### Data for processing

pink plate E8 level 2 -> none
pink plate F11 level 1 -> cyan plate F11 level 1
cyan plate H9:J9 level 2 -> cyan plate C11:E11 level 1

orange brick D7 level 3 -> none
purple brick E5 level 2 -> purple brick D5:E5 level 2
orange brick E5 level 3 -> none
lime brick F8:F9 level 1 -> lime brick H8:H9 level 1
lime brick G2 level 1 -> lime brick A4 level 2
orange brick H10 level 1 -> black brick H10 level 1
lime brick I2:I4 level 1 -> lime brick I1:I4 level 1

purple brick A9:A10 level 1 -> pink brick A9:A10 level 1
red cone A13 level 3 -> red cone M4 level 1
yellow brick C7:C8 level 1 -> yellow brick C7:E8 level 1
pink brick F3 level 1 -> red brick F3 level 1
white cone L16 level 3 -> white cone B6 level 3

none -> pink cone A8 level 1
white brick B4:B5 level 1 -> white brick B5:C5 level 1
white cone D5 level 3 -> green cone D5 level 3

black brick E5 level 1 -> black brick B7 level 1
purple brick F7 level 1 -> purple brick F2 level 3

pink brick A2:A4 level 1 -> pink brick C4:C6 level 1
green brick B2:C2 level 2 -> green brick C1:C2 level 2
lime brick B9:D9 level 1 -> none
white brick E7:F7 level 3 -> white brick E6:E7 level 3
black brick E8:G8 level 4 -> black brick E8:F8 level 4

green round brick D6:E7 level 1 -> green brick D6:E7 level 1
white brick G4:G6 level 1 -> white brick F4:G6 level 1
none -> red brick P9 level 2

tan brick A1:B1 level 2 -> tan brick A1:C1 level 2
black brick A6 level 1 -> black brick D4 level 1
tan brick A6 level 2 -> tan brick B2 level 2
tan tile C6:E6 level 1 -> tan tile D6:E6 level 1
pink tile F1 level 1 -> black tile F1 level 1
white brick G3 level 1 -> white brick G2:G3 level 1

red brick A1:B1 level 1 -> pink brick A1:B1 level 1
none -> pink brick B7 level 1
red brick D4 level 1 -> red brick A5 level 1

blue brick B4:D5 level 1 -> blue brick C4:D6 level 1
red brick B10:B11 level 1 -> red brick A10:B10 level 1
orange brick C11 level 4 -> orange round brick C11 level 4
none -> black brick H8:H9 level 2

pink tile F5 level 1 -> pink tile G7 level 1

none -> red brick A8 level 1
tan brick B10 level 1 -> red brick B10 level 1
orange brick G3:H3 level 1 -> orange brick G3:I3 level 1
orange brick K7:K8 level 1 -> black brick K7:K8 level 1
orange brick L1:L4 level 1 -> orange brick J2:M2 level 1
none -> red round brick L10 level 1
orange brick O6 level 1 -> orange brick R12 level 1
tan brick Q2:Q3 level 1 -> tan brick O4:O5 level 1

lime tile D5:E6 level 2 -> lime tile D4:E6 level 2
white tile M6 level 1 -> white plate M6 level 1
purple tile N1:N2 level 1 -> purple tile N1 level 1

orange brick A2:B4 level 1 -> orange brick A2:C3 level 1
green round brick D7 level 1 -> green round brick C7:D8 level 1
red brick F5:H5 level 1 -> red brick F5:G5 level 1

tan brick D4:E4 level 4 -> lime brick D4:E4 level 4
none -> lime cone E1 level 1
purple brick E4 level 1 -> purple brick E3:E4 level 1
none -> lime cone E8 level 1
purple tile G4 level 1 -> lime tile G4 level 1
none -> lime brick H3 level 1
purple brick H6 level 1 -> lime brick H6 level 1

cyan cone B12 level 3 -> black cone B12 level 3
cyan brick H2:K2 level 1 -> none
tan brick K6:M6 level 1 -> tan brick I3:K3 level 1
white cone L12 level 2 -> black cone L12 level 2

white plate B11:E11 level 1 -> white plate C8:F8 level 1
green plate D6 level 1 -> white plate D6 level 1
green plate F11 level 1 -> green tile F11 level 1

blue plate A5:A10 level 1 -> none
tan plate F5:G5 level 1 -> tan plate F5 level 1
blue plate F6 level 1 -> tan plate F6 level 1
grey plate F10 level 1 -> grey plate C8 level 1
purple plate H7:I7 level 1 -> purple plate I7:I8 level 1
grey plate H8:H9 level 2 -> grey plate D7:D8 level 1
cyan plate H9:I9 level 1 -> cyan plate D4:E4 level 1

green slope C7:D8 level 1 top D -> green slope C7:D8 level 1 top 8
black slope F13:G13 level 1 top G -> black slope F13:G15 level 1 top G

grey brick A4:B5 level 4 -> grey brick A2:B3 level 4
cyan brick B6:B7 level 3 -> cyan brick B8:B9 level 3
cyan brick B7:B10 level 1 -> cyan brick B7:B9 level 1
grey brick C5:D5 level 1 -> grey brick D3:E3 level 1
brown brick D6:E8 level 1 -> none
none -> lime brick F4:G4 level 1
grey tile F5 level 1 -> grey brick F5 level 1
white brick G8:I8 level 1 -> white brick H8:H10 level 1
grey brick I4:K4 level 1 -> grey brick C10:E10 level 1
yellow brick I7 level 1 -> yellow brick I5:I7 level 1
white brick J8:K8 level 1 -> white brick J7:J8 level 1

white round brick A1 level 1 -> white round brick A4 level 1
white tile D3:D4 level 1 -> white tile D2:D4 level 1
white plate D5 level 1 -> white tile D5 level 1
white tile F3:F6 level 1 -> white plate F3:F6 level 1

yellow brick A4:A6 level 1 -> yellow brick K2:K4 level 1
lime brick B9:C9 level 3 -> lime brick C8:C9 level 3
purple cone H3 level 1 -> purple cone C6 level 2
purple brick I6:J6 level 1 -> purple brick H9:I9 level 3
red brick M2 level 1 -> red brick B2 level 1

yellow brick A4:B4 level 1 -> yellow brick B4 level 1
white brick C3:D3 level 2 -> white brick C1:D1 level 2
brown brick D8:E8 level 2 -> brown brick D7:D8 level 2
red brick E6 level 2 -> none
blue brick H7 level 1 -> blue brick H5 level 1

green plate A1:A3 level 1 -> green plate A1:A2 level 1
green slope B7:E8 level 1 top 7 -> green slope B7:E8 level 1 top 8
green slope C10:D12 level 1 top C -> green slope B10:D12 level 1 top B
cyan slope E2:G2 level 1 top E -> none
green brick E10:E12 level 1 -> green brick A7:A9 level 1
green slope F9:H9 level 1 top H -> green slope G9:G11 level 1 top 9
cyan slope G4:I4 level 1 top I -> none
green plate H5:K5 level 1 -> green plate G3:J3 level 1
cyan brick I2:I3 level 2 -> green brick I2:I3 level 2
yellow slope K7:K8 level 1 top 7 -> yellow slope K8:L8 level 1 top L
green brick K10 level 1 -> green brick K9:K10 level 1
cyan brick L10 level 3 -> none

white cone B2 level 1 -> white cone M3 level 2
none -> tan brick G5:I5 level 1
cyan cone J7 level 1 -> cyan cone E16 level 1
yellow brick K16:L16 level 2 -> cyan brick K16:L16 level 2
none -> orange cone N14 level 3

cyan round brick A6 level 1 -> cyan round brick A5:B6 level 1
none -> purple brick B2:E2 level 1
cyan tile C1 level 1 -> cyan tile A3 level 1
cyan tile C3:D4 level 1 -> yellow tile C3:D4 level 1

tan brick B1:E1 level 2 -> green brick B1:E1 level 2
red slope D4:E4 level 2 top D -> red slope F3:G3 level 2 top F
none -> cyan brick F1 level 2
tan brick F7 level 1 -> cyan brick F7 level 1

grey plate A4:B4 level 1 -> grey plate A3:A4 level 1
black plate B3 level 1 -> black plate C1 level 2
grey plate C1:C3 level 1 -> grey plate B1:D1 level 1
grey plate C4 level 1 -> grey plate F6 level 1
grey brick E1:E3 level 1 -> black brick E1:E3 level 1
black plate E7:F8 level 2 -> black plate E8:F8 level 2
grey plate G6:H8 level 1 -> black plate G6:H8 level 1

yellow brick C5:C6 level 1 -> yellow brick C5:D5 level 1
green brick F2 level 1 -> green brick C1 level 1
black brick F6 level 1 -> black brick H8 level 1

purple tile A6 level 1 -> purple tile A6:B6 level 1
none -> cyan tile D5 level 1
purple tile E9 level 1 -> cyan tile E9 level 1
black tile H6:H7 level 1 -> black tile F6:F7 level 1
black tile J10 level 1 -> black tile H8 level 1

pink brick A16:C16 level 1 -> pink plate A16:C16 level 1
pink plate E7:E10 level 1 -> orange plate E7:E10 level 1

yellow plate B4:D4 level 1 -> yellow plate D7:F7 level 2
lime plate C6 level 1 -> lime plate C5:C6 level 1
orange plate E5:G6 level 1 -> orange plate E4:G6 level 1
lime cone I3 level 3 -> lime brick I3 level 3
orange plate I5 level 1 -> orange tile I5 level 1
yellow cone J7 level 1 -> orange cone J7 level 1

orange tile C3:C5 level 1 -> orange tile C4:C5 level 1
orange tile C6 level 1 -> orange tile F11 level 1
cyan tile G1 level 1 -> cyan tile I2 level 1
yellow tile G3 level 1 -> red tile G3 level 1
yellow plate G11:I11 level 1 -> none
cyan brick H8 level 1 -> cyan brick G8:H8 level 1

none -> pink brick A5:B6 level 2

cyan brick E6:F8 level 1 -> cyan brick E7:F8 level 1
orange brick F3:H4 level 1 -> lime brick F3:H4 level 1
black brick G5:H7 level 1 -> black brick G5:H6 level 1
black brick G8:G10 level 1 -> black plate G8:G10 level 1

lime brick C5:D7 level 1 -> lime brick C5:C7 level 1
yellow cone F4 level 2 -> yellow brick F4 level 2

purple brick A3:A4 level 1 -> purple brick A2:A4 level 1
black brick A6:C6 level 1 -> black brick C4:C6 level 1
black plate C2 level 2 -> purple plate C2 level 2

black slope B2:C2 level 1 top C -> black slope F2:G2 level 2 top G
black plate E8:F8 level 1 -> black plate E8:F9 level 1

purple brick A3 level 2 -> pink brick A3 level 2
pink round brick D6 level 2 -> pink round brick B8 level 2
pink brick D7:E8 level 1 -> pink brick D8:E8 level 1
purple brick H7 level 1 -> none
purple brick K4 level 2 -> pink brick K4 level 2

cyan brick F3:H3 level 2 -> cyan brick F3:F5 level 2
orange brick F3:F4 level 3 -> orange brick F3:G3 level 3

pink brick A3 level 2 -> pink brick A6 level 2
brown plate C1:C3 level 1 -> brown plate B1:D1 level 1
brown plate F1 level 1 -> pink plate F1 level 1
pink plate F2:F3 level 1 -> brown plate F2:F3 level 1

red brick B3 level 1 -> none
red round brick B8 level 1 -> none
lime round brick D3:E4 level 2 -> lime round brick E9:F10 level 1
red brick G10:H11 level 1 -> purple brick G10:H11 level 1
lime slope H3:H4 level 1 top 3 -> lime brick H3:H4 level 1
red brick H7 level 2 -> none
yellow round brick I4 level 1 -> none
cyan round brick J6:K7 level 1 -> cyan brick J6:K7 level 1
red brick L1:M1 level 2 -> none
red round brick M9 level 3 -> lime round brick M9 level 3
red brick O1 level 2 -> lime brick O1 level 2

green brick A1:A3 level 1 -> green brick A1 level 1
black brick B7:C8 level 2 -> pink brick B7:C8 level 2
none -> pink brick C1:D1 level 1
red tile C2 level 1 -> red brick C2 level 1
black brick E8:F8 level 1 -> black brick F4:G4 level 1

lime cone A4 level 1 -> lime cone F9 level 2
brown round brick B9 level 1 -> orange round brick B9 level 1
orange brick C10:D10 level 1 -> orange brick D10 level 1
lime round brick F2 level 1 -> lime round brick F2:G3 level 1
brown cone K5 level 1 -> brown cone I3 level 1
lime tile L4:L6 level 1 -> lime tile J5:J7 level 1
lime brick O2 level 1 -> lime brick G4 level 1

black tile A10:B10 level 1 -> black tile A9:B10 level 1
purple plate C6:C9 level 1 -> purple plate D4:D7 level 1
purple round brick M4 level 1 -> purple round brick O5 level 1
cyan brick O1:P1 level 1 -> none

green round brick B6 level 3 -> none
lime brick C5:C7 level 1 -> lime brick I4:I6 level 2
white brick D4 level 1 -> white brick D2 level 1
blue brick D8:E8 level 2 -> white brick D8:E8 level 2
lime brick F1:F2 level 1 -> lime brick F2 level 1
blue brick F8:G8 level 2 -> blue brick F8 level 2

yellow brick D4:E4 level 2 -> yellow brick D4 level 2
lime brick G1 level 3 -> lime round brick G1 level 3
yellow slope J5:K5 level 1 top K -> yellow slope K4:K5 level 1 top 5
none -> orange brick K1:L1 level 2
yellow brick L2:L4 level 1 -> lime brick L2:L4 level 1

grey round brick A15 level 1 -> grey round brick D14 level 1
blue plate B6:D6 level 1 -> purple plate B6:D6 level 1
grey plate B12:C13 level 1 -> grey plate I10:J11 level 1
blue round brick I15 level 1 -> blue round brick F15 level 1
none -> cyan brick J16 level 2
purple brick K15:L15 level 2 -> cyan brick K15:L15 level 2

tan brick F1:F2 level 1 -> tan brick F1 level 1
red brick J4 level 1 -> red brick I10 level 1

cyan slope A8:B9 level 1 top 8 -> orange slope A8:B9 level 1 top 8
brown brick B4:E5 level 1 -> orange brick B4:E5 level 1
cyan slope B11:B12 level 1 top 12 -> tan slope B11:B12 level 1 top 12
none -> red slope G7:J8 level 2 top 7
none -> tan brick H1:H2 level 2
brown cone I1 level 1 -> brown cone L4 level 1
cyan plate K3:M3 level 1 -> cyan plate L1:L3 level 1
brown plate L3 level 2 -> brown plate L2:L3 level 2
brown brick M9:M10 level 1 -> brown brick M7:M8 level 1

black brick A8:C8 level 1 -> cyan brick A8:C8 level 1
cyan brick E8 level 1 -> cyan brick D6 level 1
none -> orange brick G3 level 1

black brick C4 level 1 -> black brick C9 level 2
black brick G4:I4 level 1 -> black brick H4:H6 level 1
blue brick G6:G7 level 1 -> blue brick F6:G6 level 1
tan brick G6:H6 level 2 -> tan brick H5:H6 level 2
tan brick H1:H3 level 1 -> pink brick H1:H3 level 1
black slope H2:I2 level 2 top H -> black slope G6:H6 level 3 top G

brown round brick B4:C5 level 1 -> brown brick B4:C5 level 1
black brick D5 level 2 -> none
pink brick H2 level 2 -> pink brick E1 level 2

######

● **Try it**: Take the listing above and repeat exactly the lines from the one containing "tan brick B10" through the one containing "cyan plate H9:I9", both included.

● **Solution for this problem**:
tan brick B10 level 1 -> red brick B10 level 1
orange brick G3:H3 level 1 -> orange brick G3:I3 level 1
orange brick K7:K8 level 1 -> black brick K7:K8 level 1
orange brick L1:L4 level 1 -> orange brick J2:M2 level 1
none -> red round brick L10 level 1
orange brick O6 level 1 -> orange brick R12 level 1
tan brick Q2:Q3 level 1 -> tan brick O4:O5 level 1

lime tile D5:E6 level 2 -> lime tile D4:E6 level 2
white tile M6 level 1 -> white plate M6 level 1
purple tile N1:N2 level 1 -> purple tile N1 level 1

orange brick A2:B4 level 1 -> orange brick A2:C3 level 1
green round brick D7 level 1 -> green round brick C7:D8 level 1
red brick F5:H5 level 1 -> red brick F5:G5 level 1

tan brick D4:E4 level 4 -> lime brick D4:E4 level 4
none -> lime cone E1 level 1
purple brick E4 level 1 -> purple brick E3:E4 level 1
none -> lime cone E8 level 1
purple tile G4 level 1 -> lime tile G4 level 1
none -> lime brick H3 level 1
purple brick H6 level 1 -> lime brick H6 level 1

cyan cone B12 level 3 -> black cone B12 level 3
cyan brick H2:K2 level 1 -> none
tan brick K6:M6 level 1 -> tan brick I3:K3 level 1
white cone L12 level 2 -> black cone L12 level 2

white plate B11:E11 level 1 -> white plate C8:F8 level 1
green plate D6 level 1 -> white plate D6 level 1
green plate F11 level 1 -> green tile F11 level 1

blue plate A5:A10 level 1 -> none
tan plate F5:G5 level 1 -> tan plate F5 level 1
blue plate F6 level 1 -> tan plate F6 level 1
grey plate F10 level 1 -> grey plate C8 level 1
purple plate H7:I7 level 1 -> purple plate I7:I8 level 1
grey plate H8:H9 level 2 -> grey plate D7:D8 level 1
cyan plate H9:I9 level 1 -> cyan plate D4:E4 level 1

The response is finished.